▶ [Exercise task]: Write out, word for word, the lines in the entries below from the line that contains "black cross: rotated 22" through the line that contains "purple arrow: rotated 14 degrees clockwise".

Dataset records
****************************************
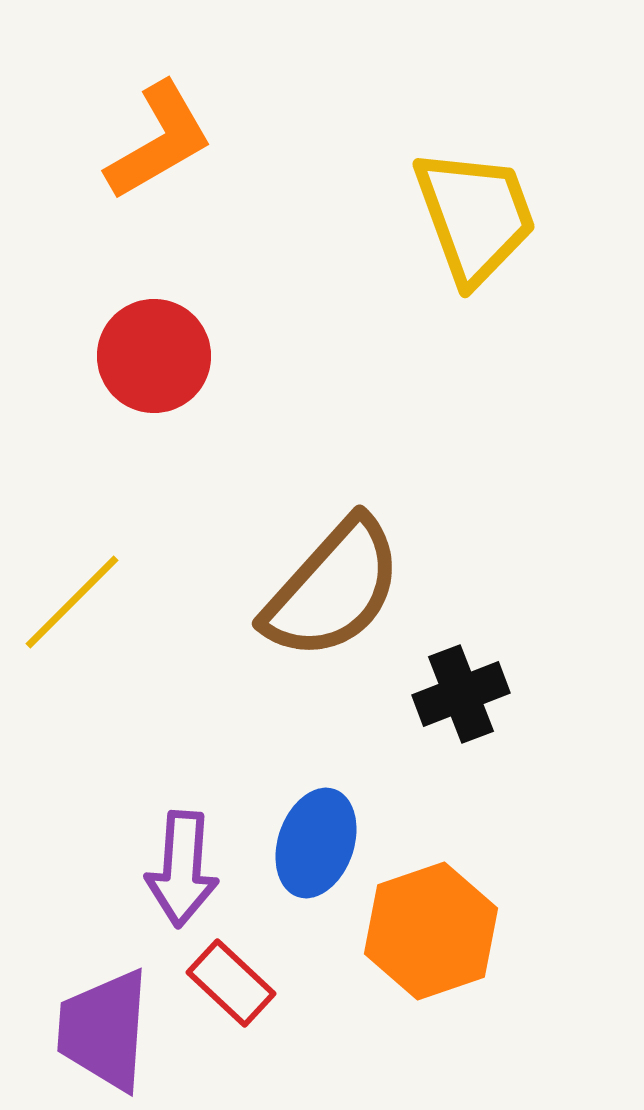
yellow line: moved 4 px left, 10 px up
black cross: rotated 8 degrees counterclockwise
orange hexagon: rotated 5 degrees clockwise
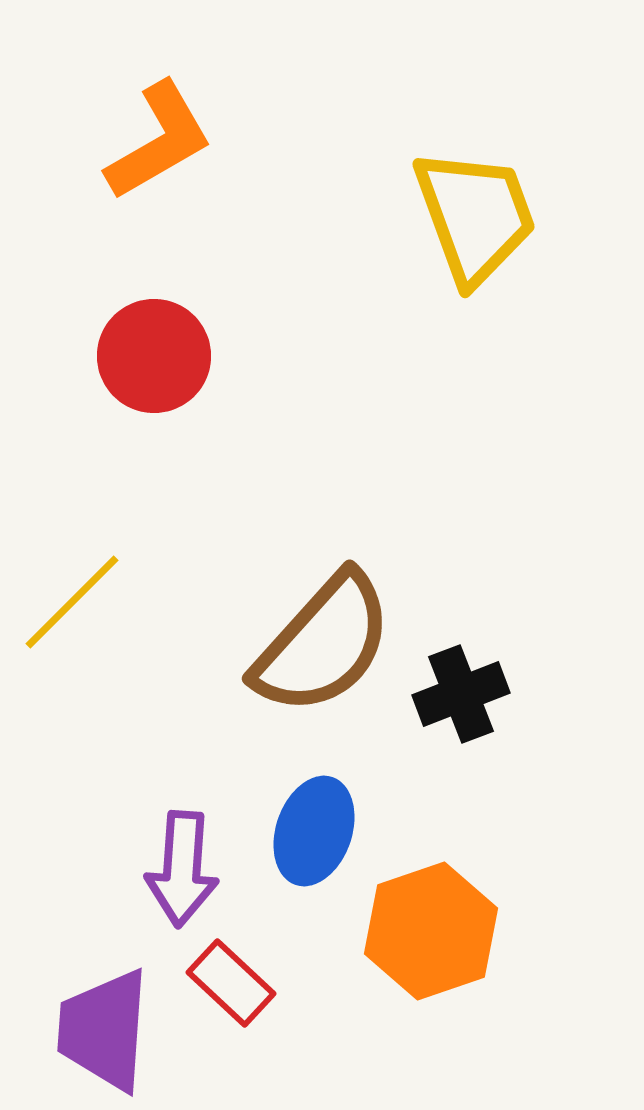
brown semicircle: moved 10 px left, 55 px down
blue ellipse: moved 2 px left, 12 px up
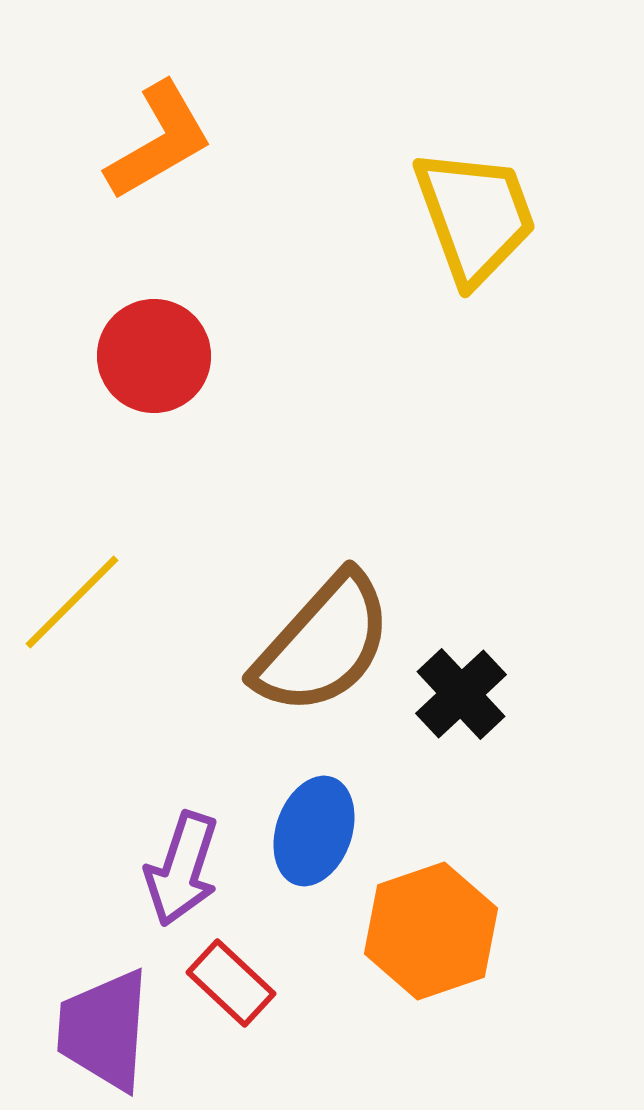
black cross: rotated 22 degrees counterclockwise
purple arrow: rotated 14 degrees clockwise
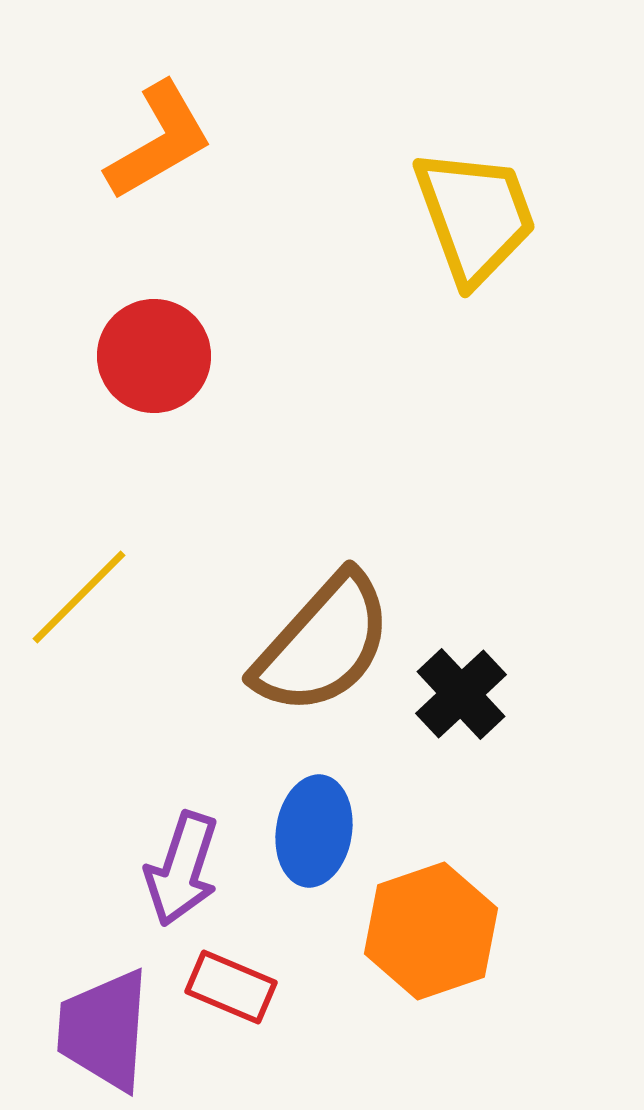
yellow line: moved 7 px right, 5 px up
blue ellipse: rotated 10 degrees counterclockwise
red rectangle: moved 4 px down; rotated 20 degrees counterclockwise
****************************************
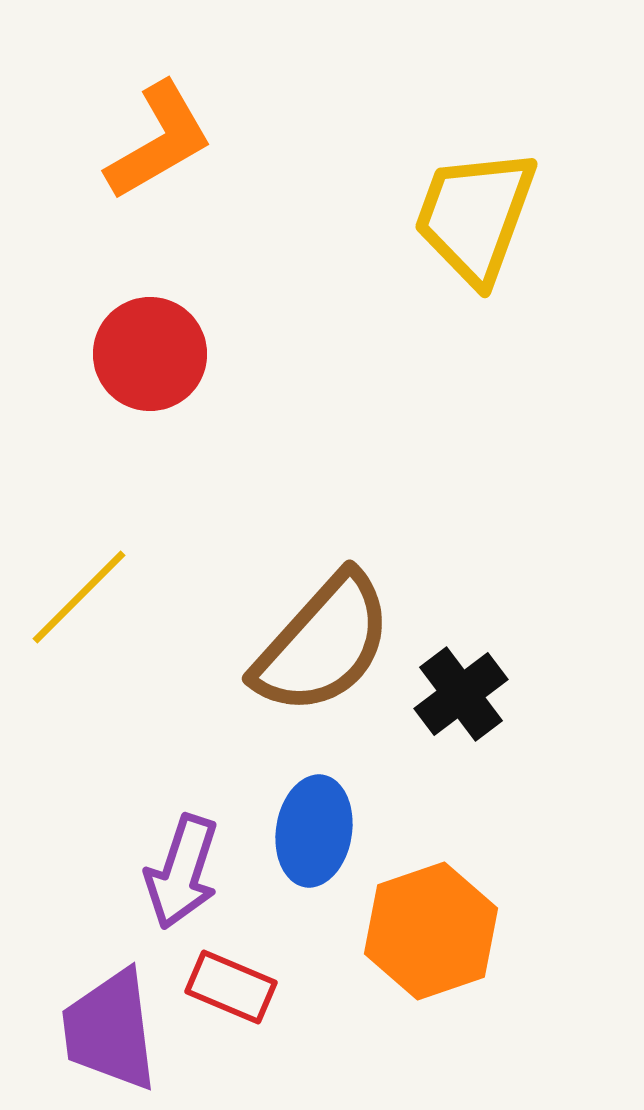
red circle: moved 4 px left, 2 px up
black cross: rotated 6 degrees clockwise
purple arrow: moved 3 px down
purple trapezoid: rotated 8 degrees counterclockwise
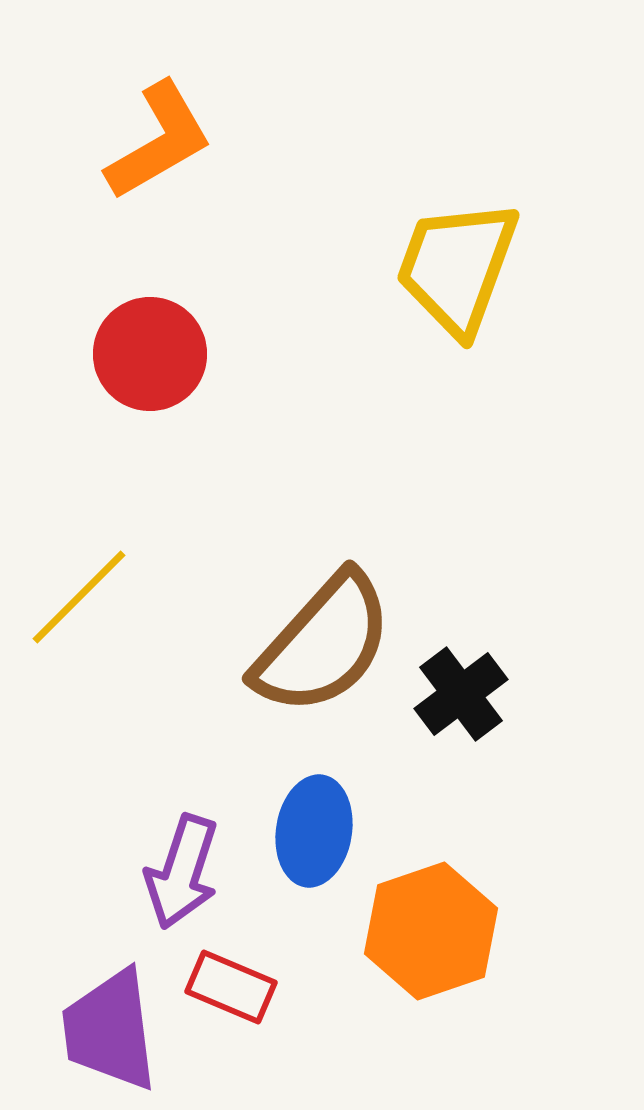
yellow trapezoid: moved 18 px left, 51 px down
****************************************
▶ [Response to this task]:
black cross: rotated 22 degrees counterclockwise
purple arrow: rotated 14 degrees clockwise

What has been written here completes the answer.